▸ **TO DO**
Copy every entry exactly as it stands, though any image it holds should stay out of the copy.

▸ **THE INPUT**

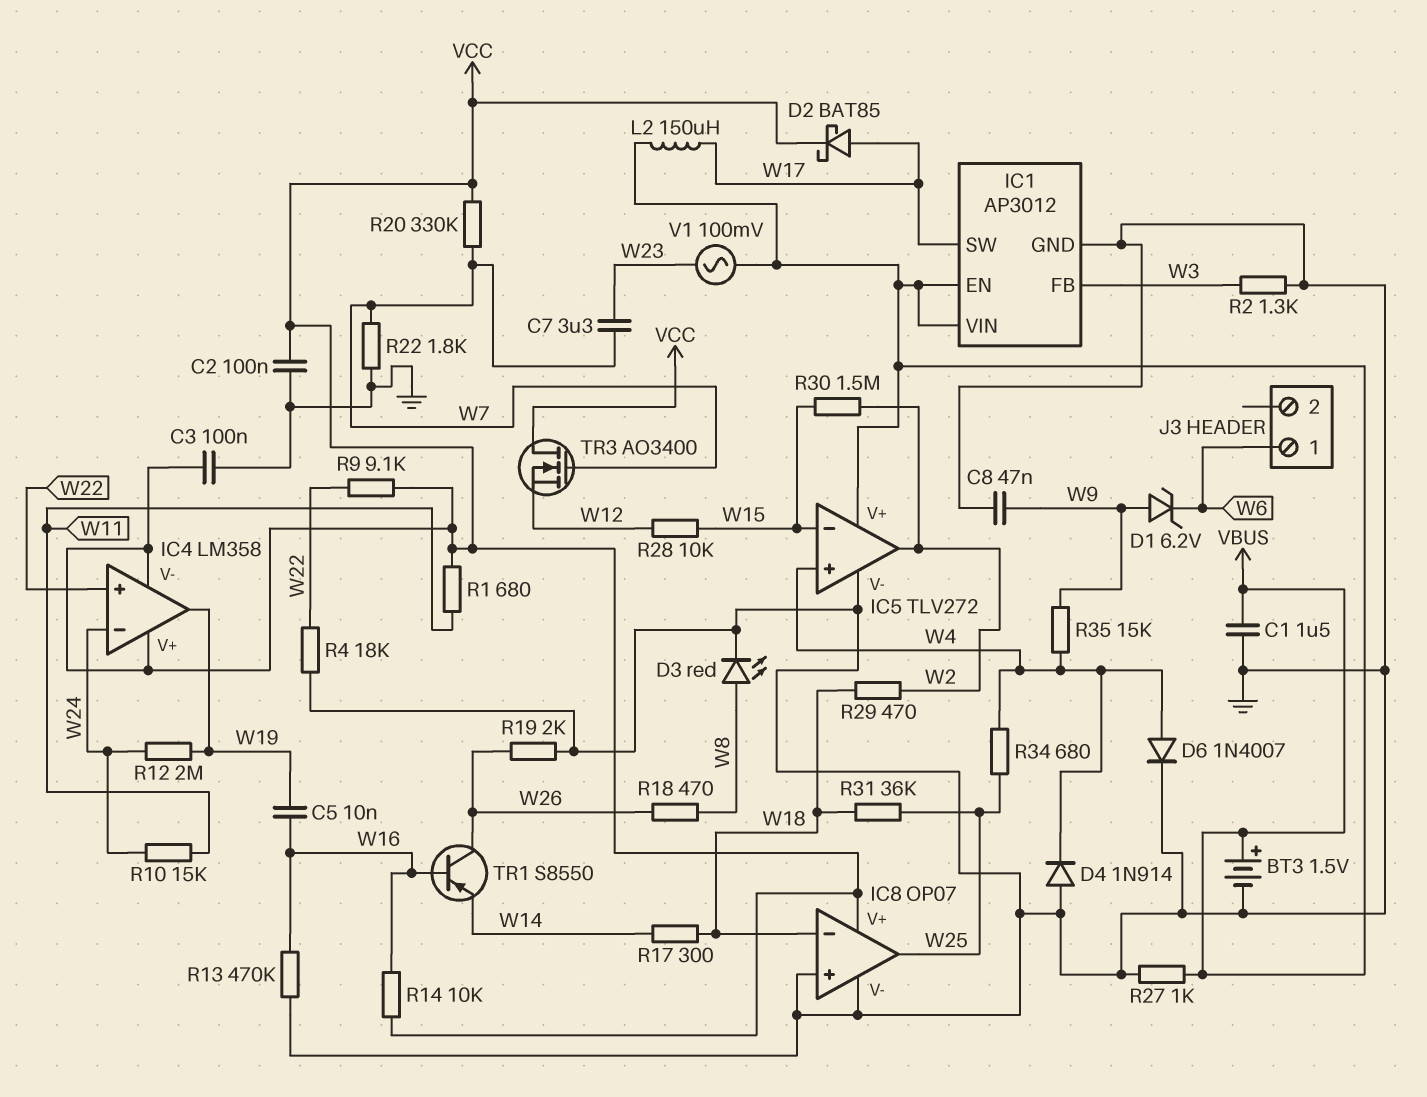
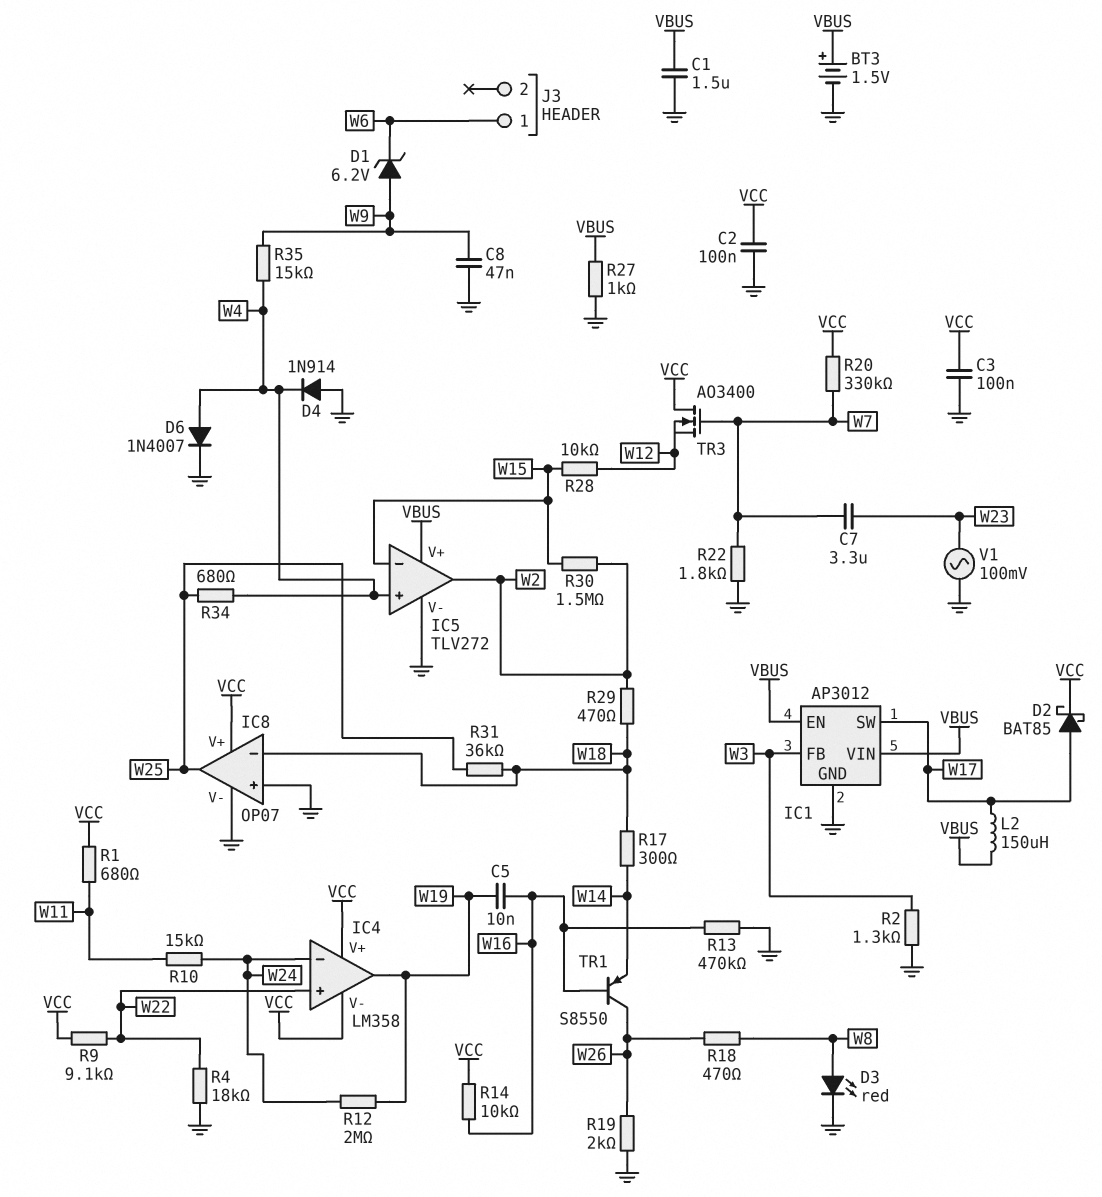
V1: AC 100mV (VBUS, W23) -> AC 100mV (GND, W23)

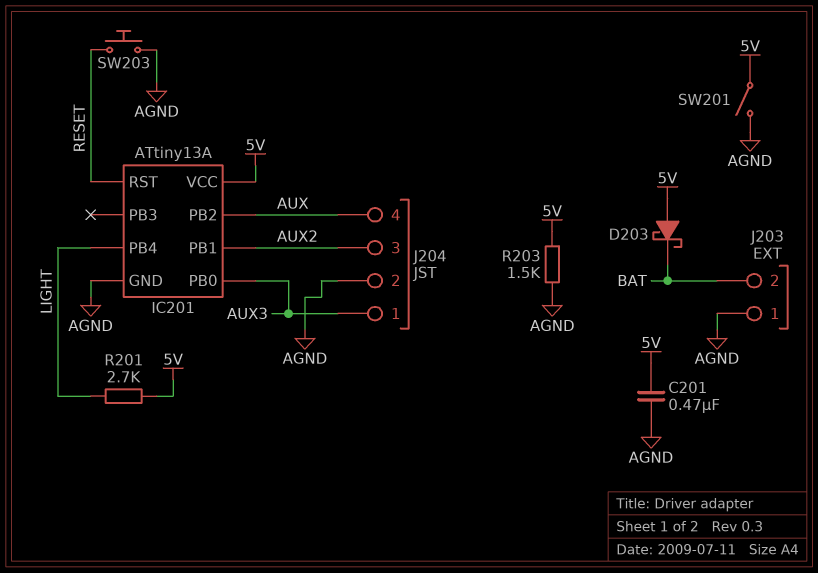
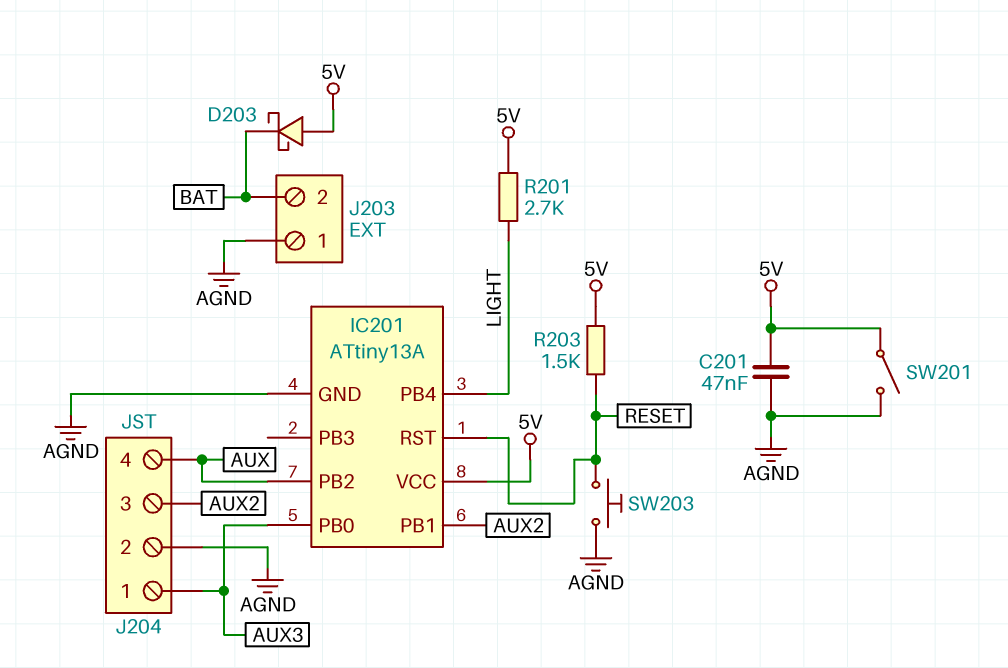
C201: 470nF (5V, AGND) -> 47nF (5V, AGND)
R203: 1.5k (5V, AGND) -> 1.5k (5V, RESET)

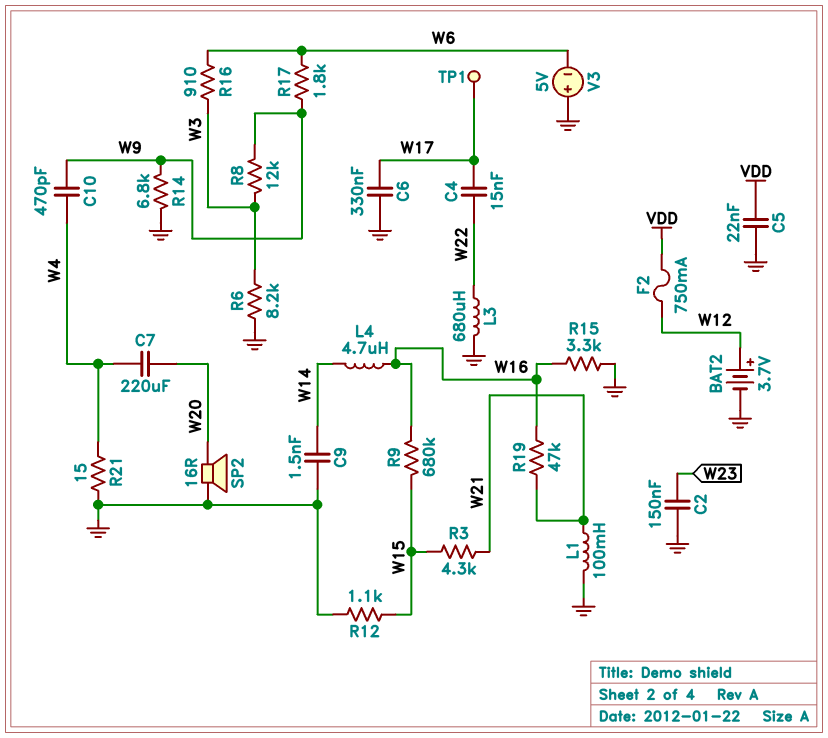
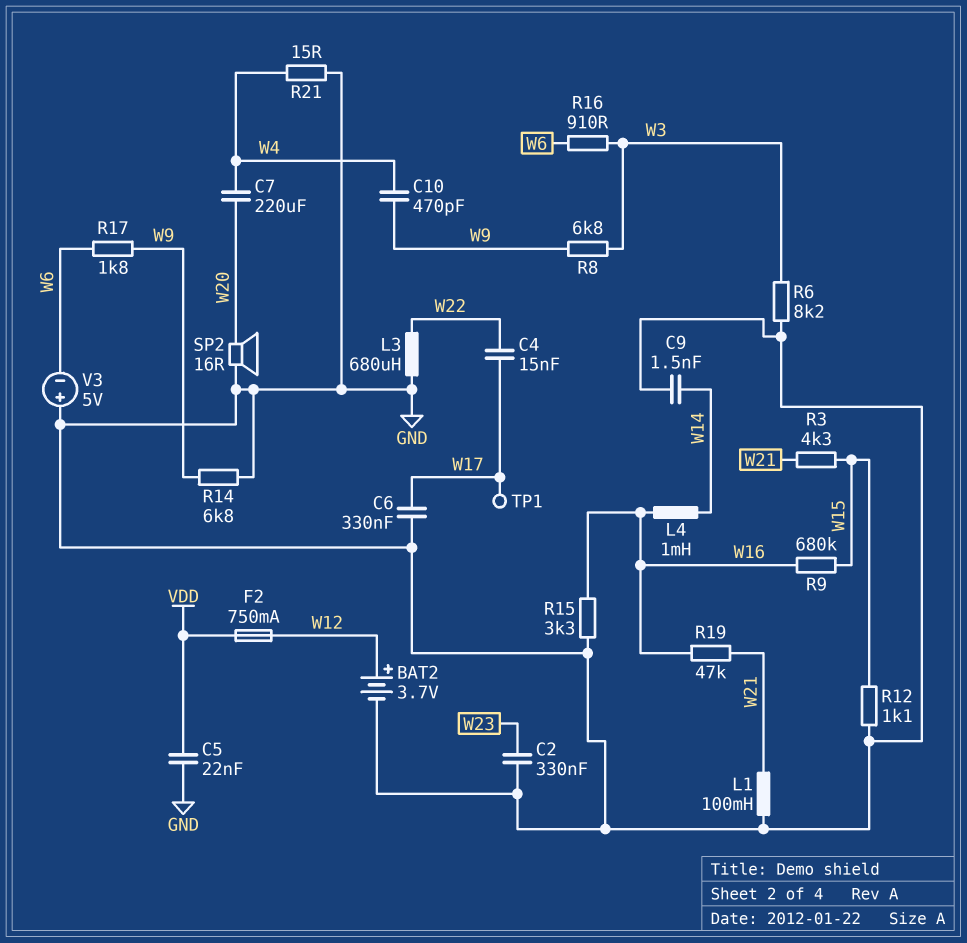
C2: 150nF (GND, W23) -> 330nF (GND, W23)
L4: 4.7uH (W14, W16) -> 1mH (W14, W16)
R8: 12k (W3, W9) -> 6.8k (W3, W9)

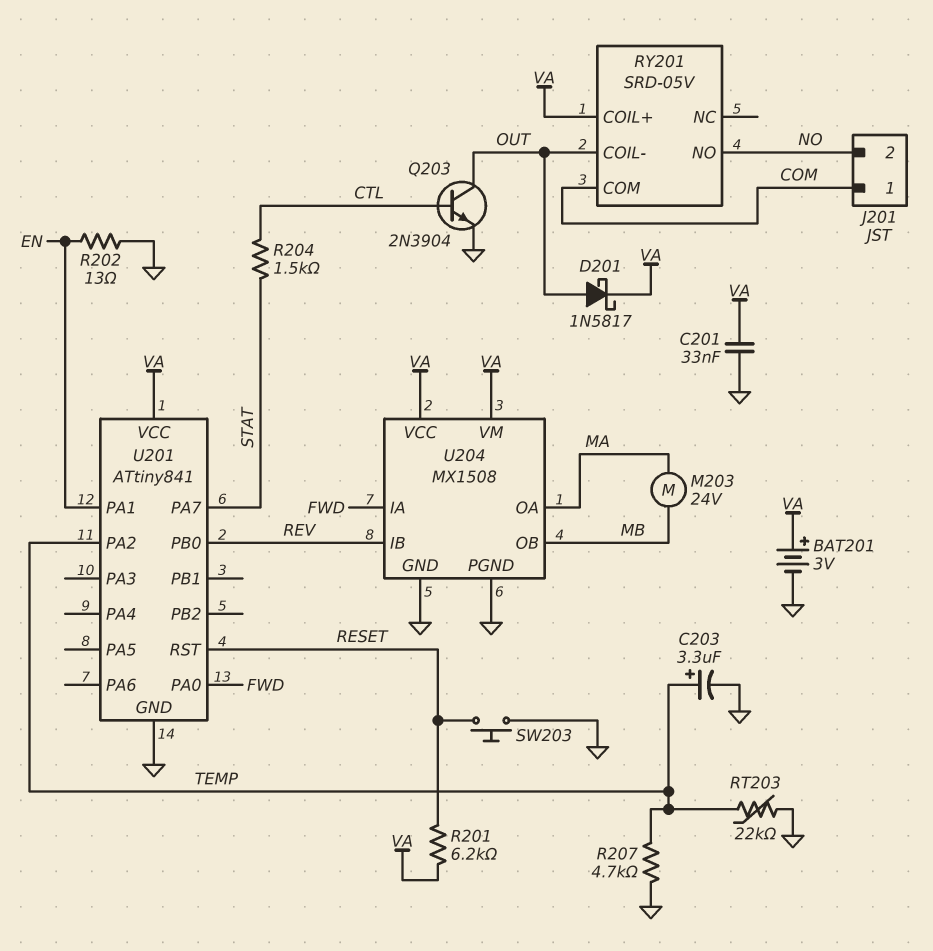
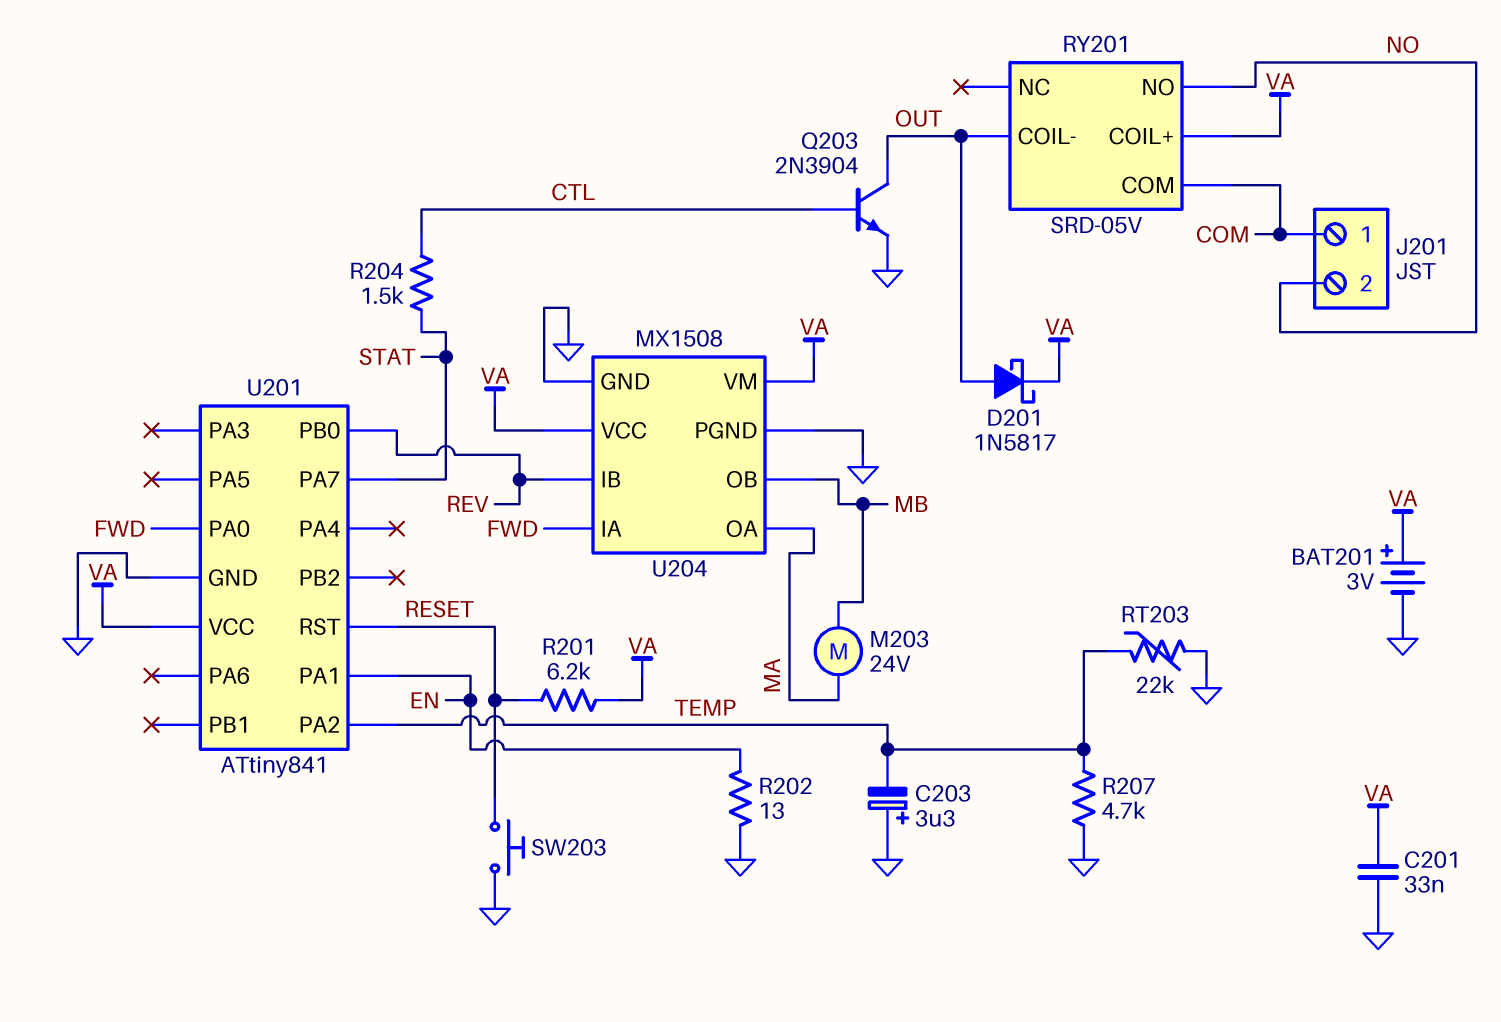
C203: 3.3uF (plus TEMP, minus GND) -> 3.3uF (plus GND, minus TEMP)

▸ **WRITTEN RESPONSE**
V1: AC 100mV (VBUS, W23) -> AC 100mV (GND, W23)

C201: 470nF (5V, AGND) -> 47nF (5V, AGND)
R203: 1.5k (5V, AGND) -> 1.5k (5V, RESET)

C2: 150nF (GND, W23) -> 330nF (GND, W23)
L4: 4.7uH (W14, W16) -> 1mH (W14, W16)
R8: 12k (W3, W9) -> 6.8k (W3, W9)

C203: 3.3uF (plus TEMP, minus GND) -> 3.3uF (plus GND, minus TEMP)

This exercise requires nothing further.